-- Task details --
The records below are to be copied word for word, with every picture left out.

-- Study material --
--

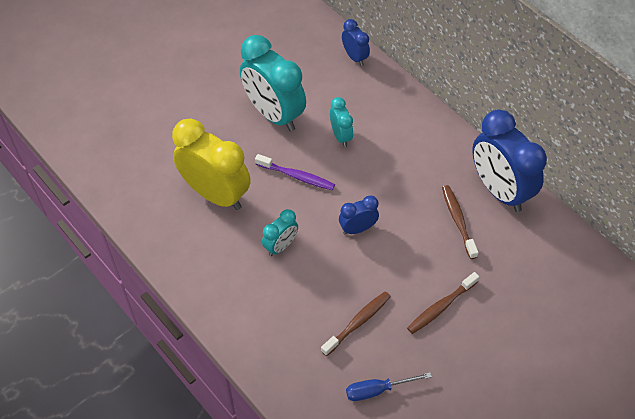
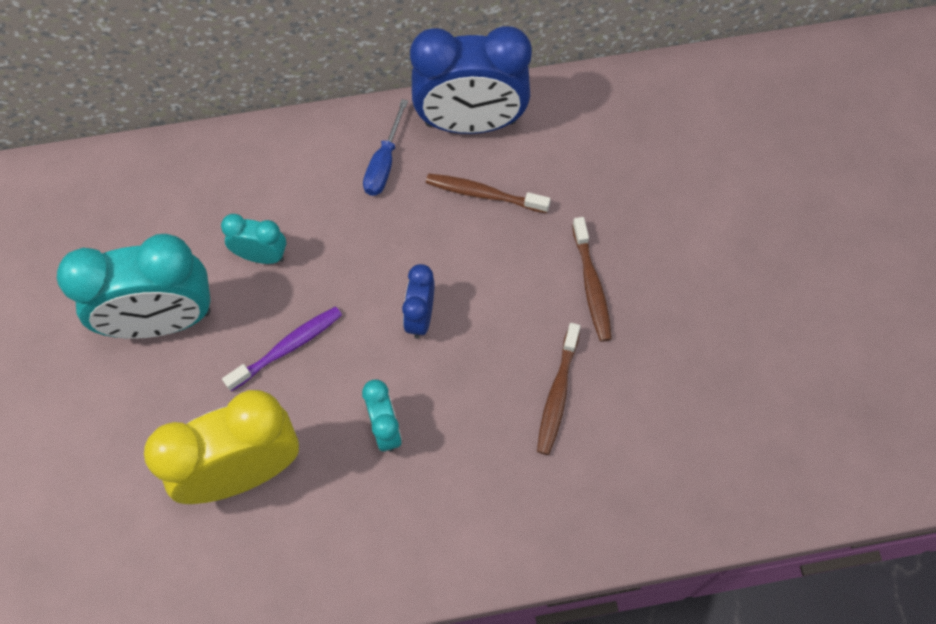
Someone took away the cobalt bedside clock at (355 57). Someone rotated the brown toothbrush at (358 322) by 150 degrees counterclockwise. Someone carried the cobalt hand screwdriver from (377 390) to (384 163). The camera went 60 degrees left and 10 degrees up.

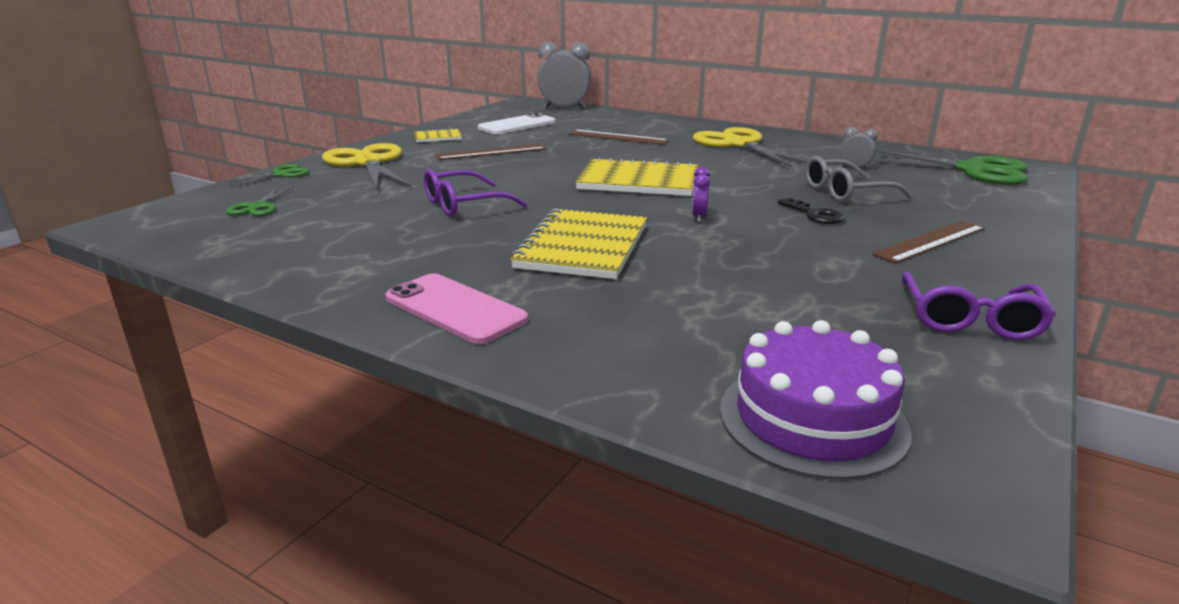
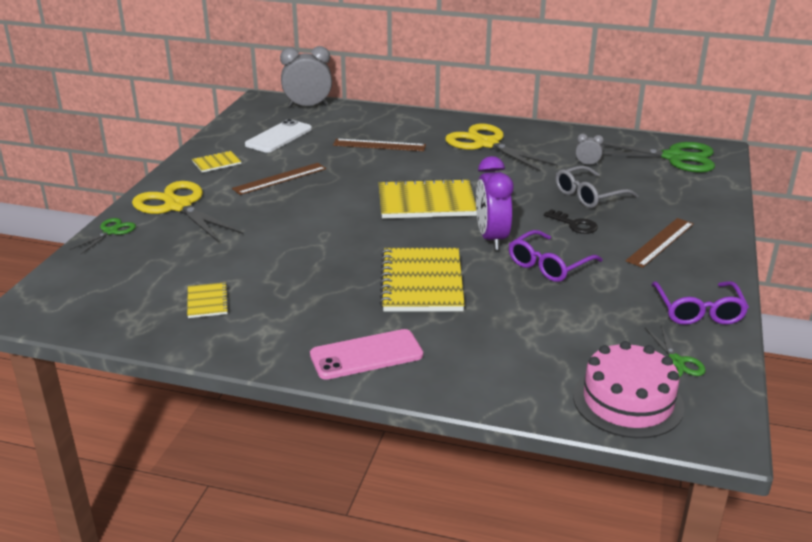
Someone scaled the violet bedside clock at (698 217) by 2.14. Someone carried the violet eyeglasses from (465 204) to (549 265). Someone carried the leaf-green shears from (258 207) to (676 361). Someone rotated the rose-pink smartphone at (455 309) by 45 degrees counterclockwise. Someone repainted the violet cake at (812 419), which became the rose-pink cake at (628 401). Someone put down the bright yellow notebook at (207 302). The camera went 15 degrees left and 5 degrees up.

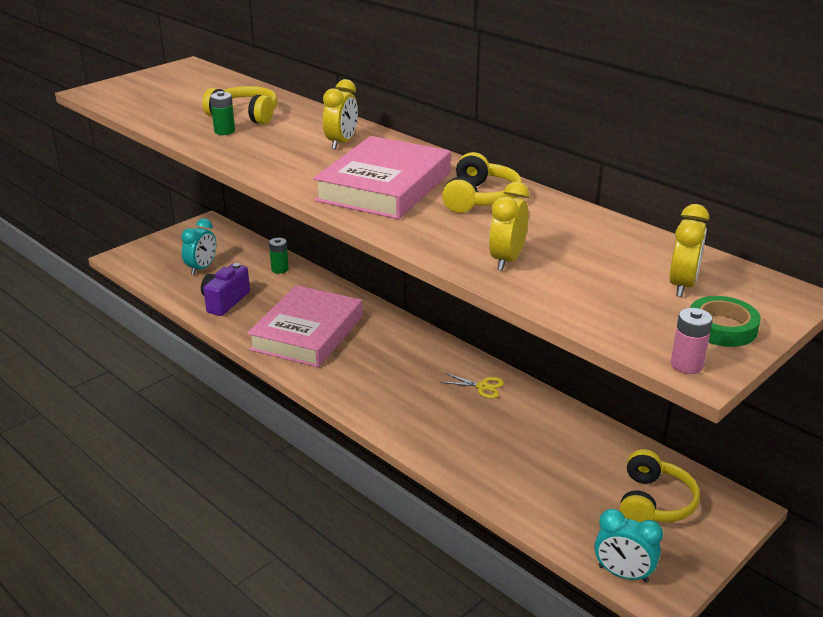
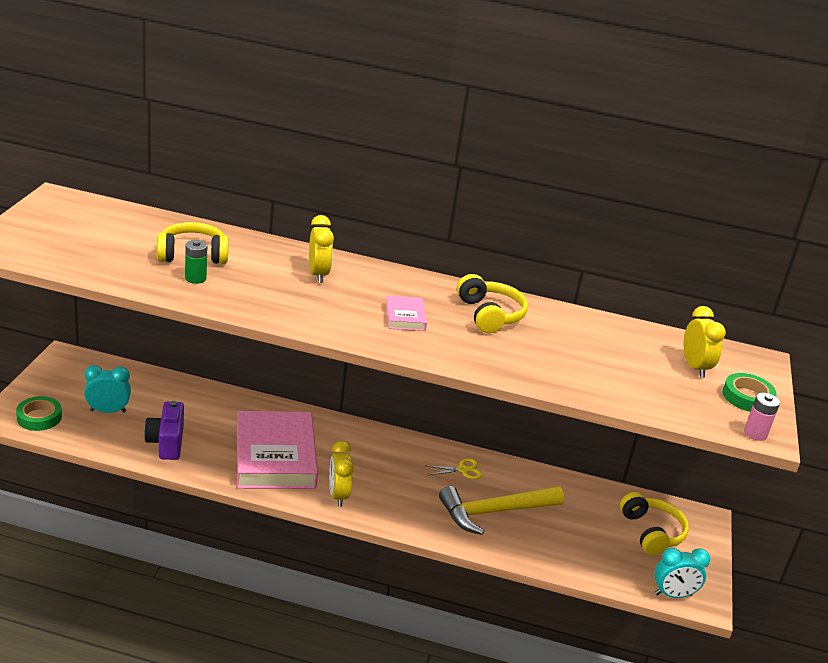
Someone scaled the rose-pink book at (384 187) by 0.44. Someone carried the bright yellow bedside clock from (506 260) to (338 495). Someone rotated the teal bedside clock at (202 268) by 90 degrees counterclockwise. Someone took away the leaf-green AA battery at (280 269). Someone put down the leaf-green sticky tape at (39 417). Someone put down the bright yellow carpenter's hammer at (494 512). The camera went 35 degrees left and 0 degrees up.

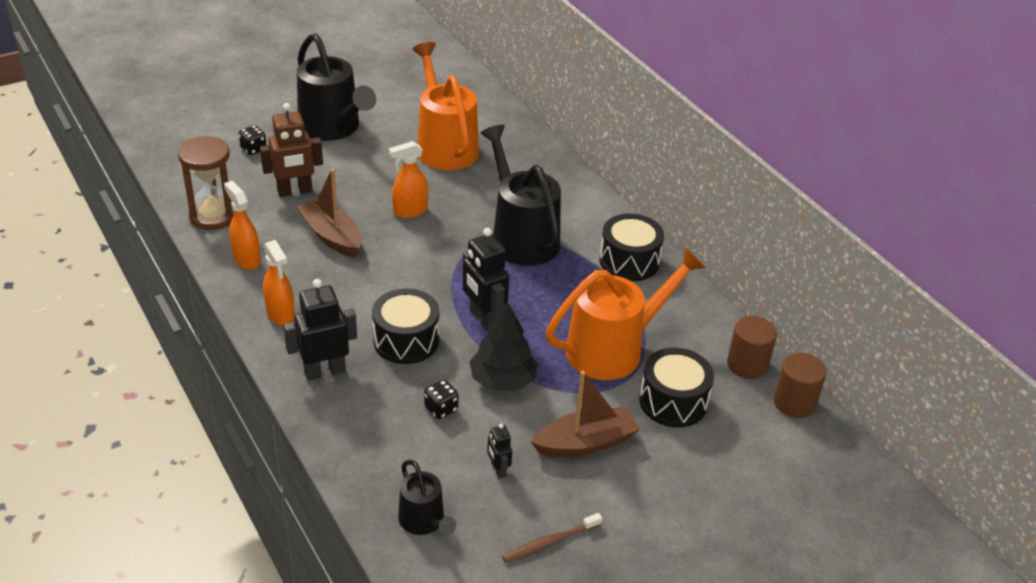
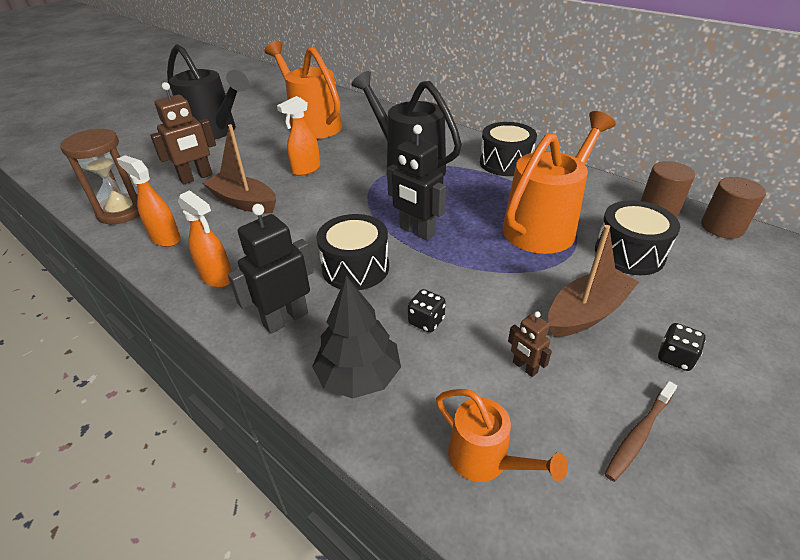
Someone carried the jet-black die from (253 149) to (675 357). Someone carried the jet-black fir tree from (502 380) to (359 376). Someone repainted the jet-black robot at (498 470), which became the brown robot at (524 367). Someone repainted the jet-black watering pot at (424 522), which became the orange-coloured watering pot at (486 460). The camera went 15 degrees left and 0 degrees up.

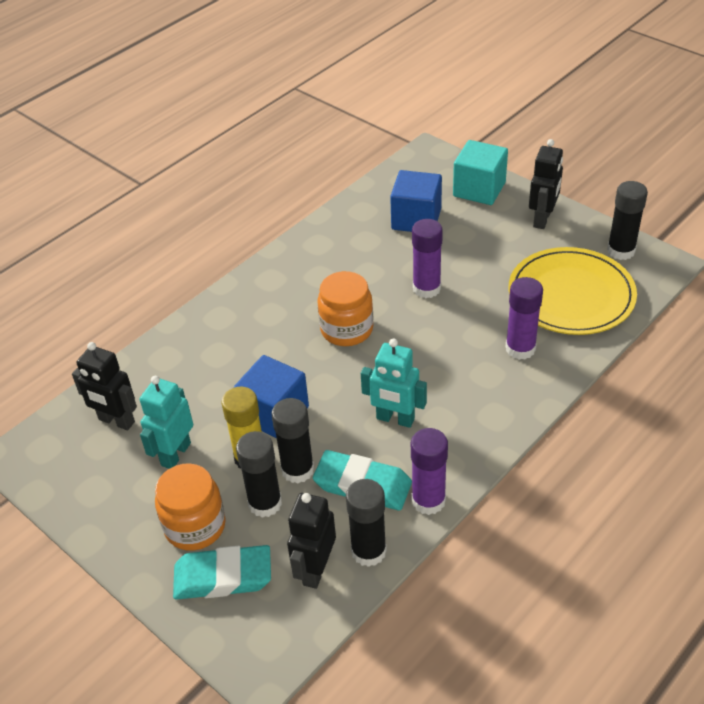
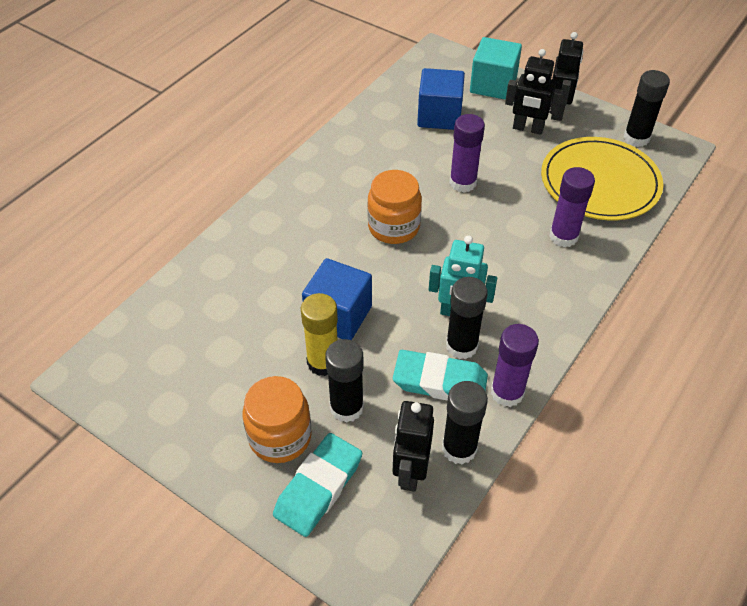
Someone carried the jet-black robot from (116 421) to (527 129). Someone took away the teal robot at (175 454). Someone carried the jet-black glue stick from (297 470) to (461 346). Someone rotated the teal gum eraser at (223 577) by 45 degrees counterclockwise. The camera went 10 degrees left and 5 degrees up.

--

-- Task output --
Someone took away the cobalt bedside clock at (355 57). Someone rotated the brown toothbrush at (358 322) by 150 degrees counterclockwise. Someone carried the cobalt hand screwdriver from (377 390) to (384 163). The camera went 60 degrees left and 10 degrees up.

Someone scaled the violet bedside clock at (698 217) by 2.14. Someone carried the violet eyeglasses from (465 204) to (549 265). Someone carried the leaf-green shears from (258 207) to (676 361). Someone rotated the rose-pink smartphone at (455 309) by 45 degrees counterclockwise. Someone repainted the violet cake at (812 419), which became the rose-pink cake at (628 401). Someone put down the bright yellow notebook at (207 302). The camera went 15 degrees left and 5 degrees up.

Someone scaled the rose-pink book at (384 187) by 0.44. Someone carried the bright yellow bedside clock from (506 260) to (338 495). Someone rotated the teal bedside clock at (202 268) by 90 degrees counterclockwise. Someone took away the leaf-green AA battery at (280 269). Someone put down the leaf-green sticky tape at (39 417). Someone put down the bright yellow carpenter's hammer at (494 512). The camera went 35 degrees left and 0 degrees up.

Someone carried the jet-black die from (253 149) to (675 357). Someone carried the jet-black fir tree from (502 380) to (359 376). Someone repainted the jet-black robot at (498 470), which became the brown robot at (524 367). Someone repainted the jet-black watering pot at (424 522), which became the orange-coloured watering pot at (486 460). The camera went 15 degrees left and 0 degrees up.

Someone carried the jet-black robot from (116 421) to (527 129). Someone took away the teal robot at (175 454). Someone carried the jet-black glue stick from (297 470) to (461 346). Someone rotated the teal gum eraser at (223 577) by 45 degrees counterclockwise. The camera went 10 degrees left and 5 degrees up.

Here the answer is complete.